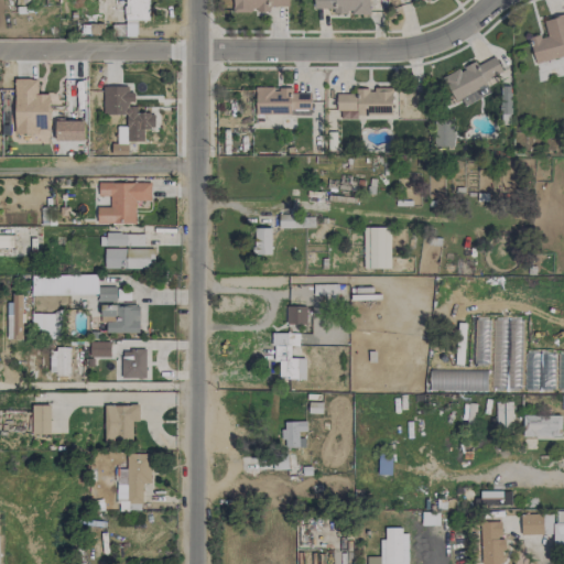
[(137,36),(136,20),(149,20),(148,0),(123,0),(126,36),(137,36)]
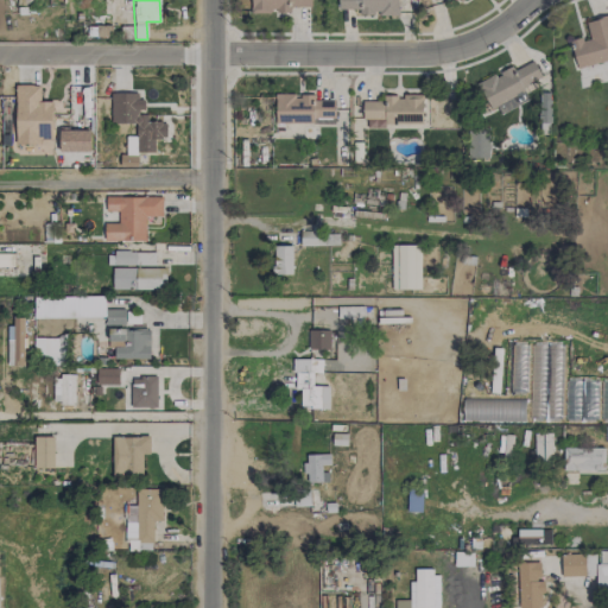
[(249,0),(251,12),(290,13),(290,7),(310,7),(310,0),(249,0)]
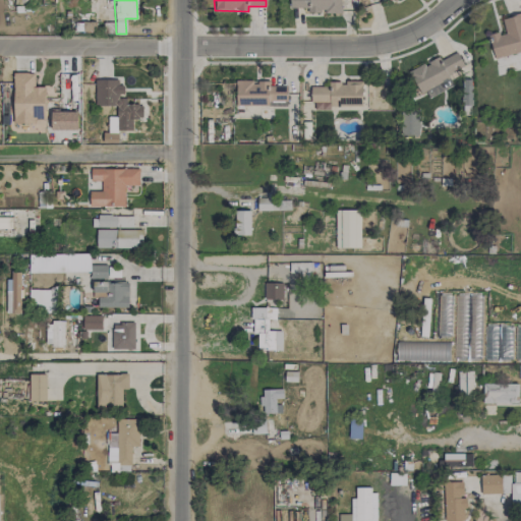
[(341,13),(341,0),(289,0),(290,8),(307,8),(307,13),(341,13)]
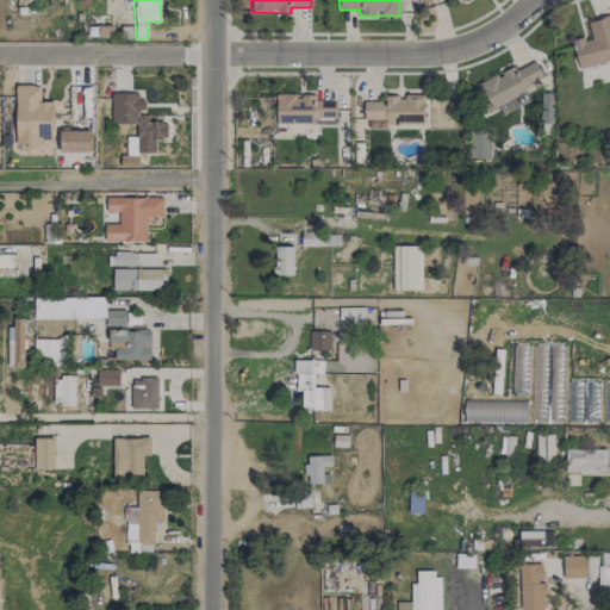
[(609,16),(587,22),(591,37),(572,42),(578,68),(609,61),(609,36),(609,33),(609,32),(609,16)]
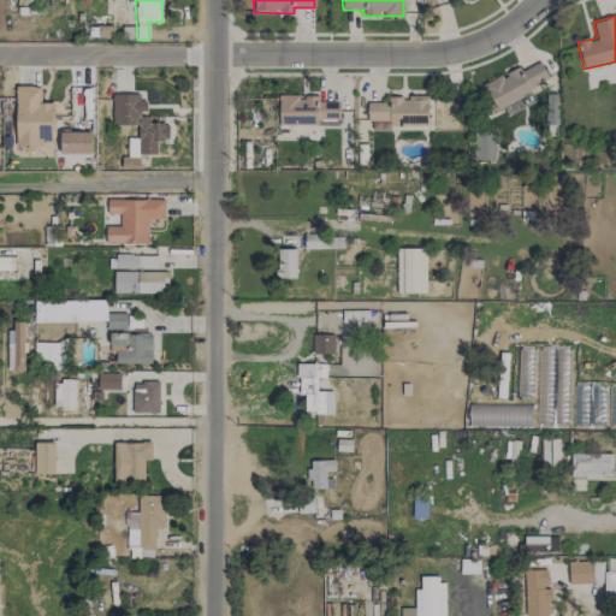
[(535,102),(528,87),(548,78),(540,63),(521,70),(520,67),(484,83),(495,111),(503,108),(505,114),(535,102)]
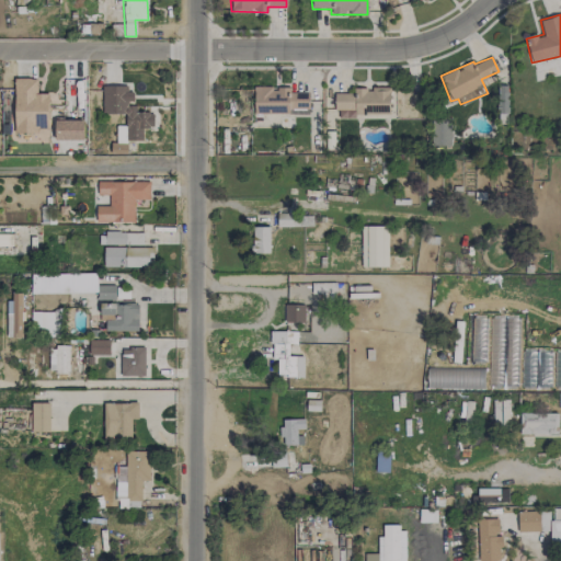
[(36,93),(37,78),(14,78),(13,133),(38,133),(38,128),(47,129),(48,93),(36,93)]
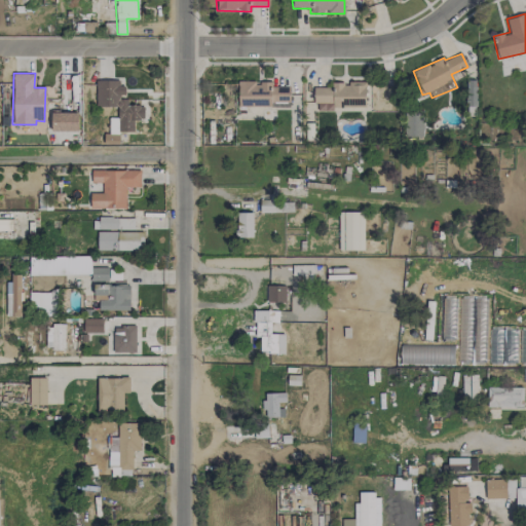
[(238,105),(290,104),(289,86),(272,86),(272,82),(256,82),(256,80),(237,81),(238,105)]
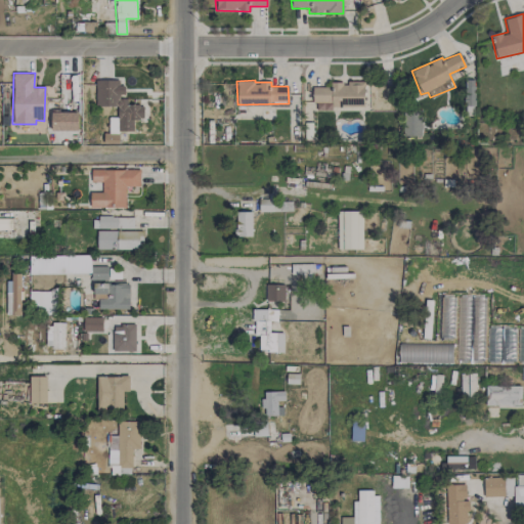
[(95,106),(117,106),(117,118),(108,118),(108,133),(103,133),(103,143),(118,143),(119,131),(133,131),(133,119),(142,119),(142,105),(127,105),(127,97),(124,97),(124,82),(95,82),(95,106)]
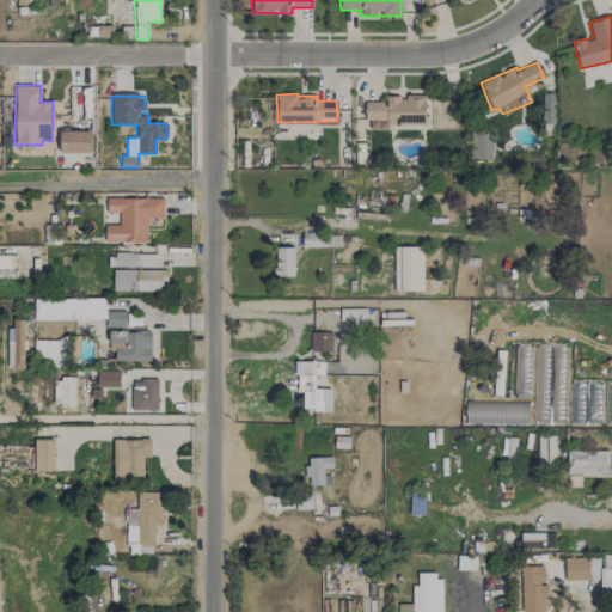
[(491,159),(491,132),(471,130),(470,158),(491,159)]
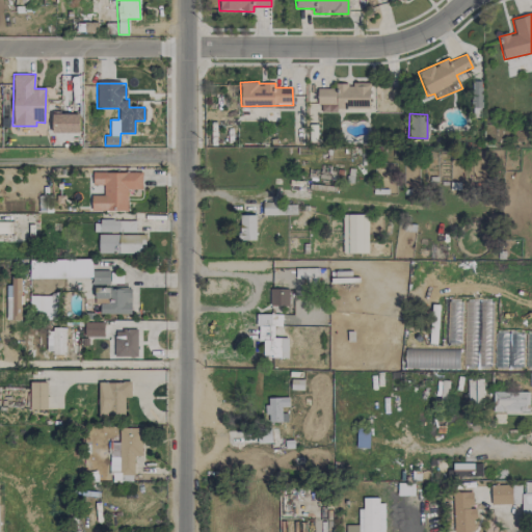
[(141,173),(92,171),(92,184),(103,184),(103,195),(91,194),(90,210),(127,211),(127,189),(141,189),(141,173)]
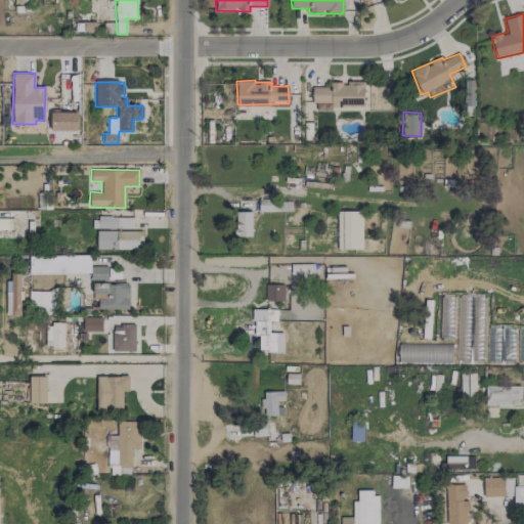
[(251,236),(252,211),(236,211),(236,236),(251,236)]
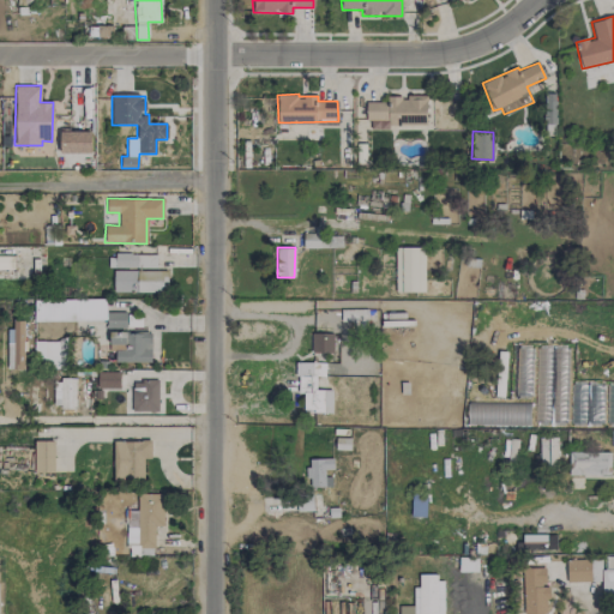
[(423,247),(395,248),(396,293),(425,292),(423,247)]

——

#### Brief:
Without any pictures, retype the records above exactly.

#### Output of the exercise:
[(137,36),(136,20),(149,20),(148,0),(123,0),(126,36),(137,36)]
[(249,0),(251,12),(290,13),(290,7),(310,7),(310,0),(249,0)]
[(341,13),(341,0),(289,0),(290,8),(307,8),(307,13),(341,13)]
[(609,16),(587,22),(591,37),(572,42),(578,68),(609,61),(609,36),(609,33),(609,32),(609,16)]
[(535,102),(528,87),(548,78),(540,63),(521,70),(520,67),(484,83),(495,111),(503,108),(505,114),(535,102)]
[(36,93),(37,78),(14,78),(13,133),(38,133),(38,128),(47,129),(48,93),(36,93)]
[(238,105),(290,104),(289,86),(272,86),(272,82),(256,82),(256,80),(237,81),(238,105)]
[(95,106),(117,106),(117,118),(108,118),(108,133),(103,133),(103,143),(118,143),(119,131),(133,131),(133,119),(142,119),(142,105),(127,105),(127,97),(124,97),(124,82),(95,82),(95,106)]
[(491,159),(491,132),(471,130),(470,158),(491,159)]
[(141,173),(92,171),(92,184),(103,184),(103,195),(91,194),(90,210),(127,211),(127,189),(141,189),(141,173)]
[(251,236),(252,211),(236,211),(236,236),(251,236)]
[(423,247),(395,248),(396,293),(425,292),(423,247)]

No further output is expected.